Copy the listing below line for line, leaving out the pictures.

■ Records for this task:
------------------------------
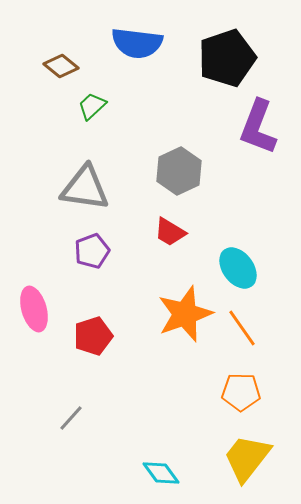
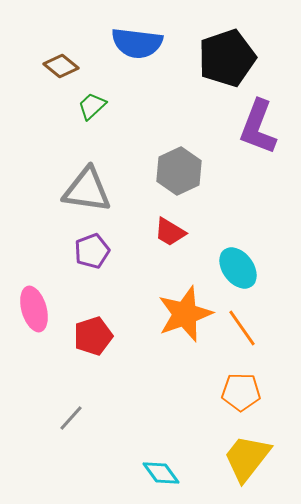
gray triangle: moved 2 px right, 2 px down
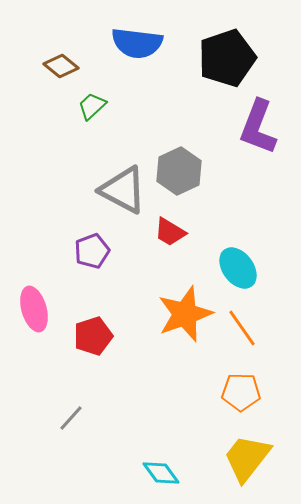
gray triangle: moved 36 px right; rotated 20 degrees clockwise
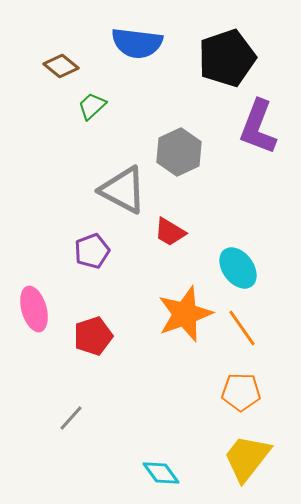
gray hexagon: moved 19 px up
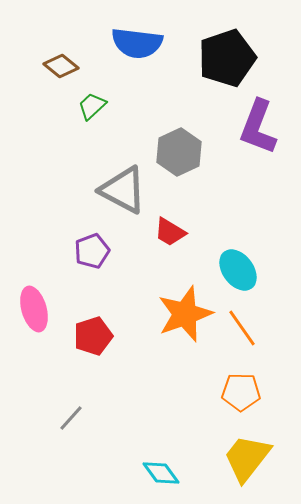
cyan ellipse: moved 2 px down
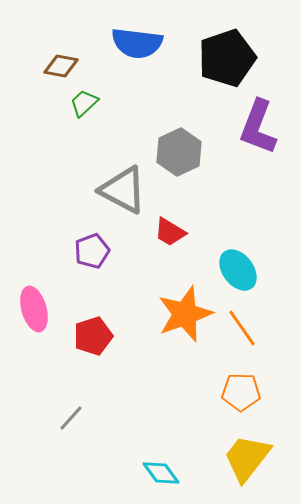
brown diamond: rotated 28 degrees counterclockwise
green trapezoid: moved 8 px left, 3 px up
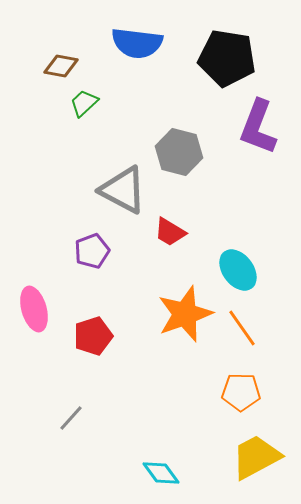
black pentagon: rotated 28 degrees clockwise
gray hexagon: rotated 21 degrees counterclockwise
yellow trapezoid: moved 9 px right, 1 px up; rotated 24 degrees clockwise
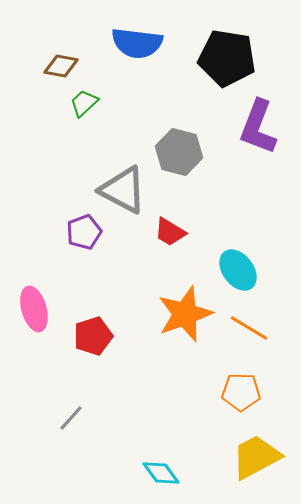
purple pentagon: moved 8 px left, 19 px up
orange line: moved 7 px right; rotated 24 degrees counterclockwise
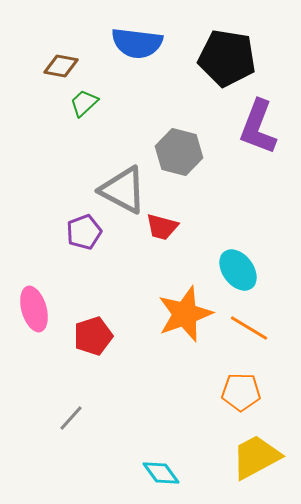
red trapezoid: moved 8 px left, 5 px up; rotated 16 degrees counterclockwise
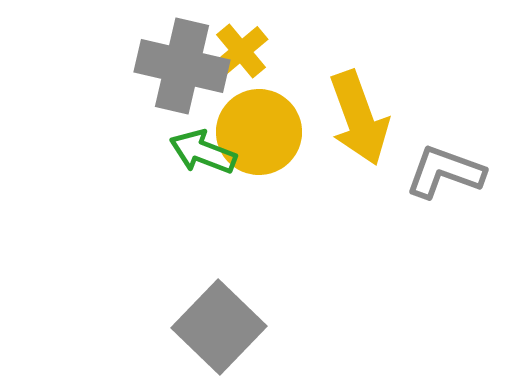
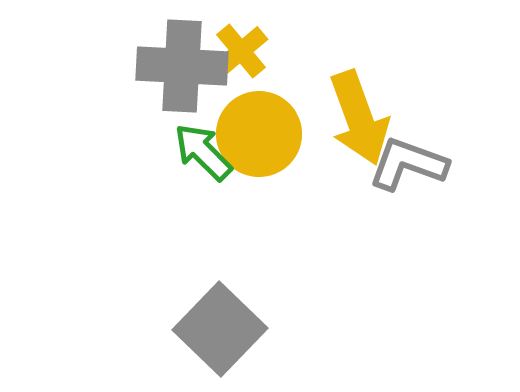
gray cross: rotated 10 degrees counterclockwise
yellow circle: moved 2 px down
green arrow: rotated 24 degrees clockwise
gray L-shape: moved 37 px left, 8 px up
gray square: moved 1 px right, 2 px down
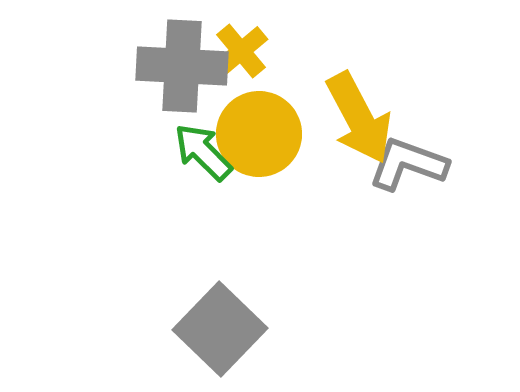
yellow arrow: rotated 8 degrees counterclockwise
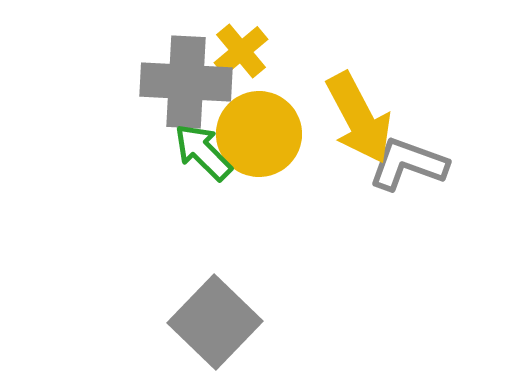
gray cross: moved 4 px right, 16 px down
gray square: moved 5 px left, 7 px up
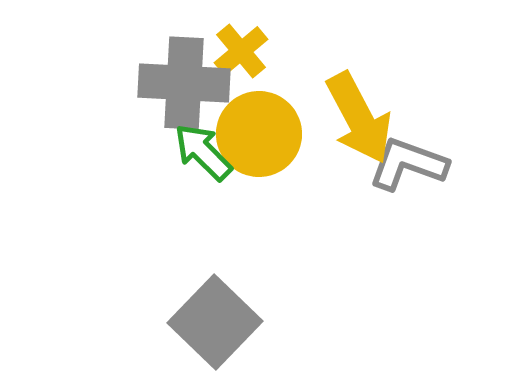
gray cross: moved 2 px left, 1 px down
------------------------------
■ Result of the task:
gray triangle: moved 2 px right, 2 px down
gray triangle: moved 36 px right; rotated 20 degrees clockwise
gray hexagon: moved 19 px up
cyan ellipse: moved 2 px down
brown diamond: rotated 28 degrees counterclockwise
green trapezoid: moved 8 px left, 3 px up
black pentagon: rotated 28 degrees clockwise
gray hexagon: rotated 21 degrees counterclockwise
yellow trapezoid: moved 9 px right, 1 px up; rotated 24 degrees clockwise
purple pentagon: moved 8 px left, 19 px up
orange line: moved 7 px right; rotated 24 degrees counterclockwise
red trapezoid: moved 8 px left, 5 px up; rotated 16 degrees counterclockwise
gray cross: rotated 10 degrees counterclockwise
yellow circle: moved 2 px down
green arrow: rotated 24 degrees clockwise
gray L-shape: moved 37 px left, 8 px up
gray square: moved 1 px right, 2 px down
yellow arrow: rotated 8 degrees counterclockwise
gray cross: moved 4 px right, 16 px down
gray square: moved 5 px left, 7 px up
gray cross: moved 2 px left, 1 px down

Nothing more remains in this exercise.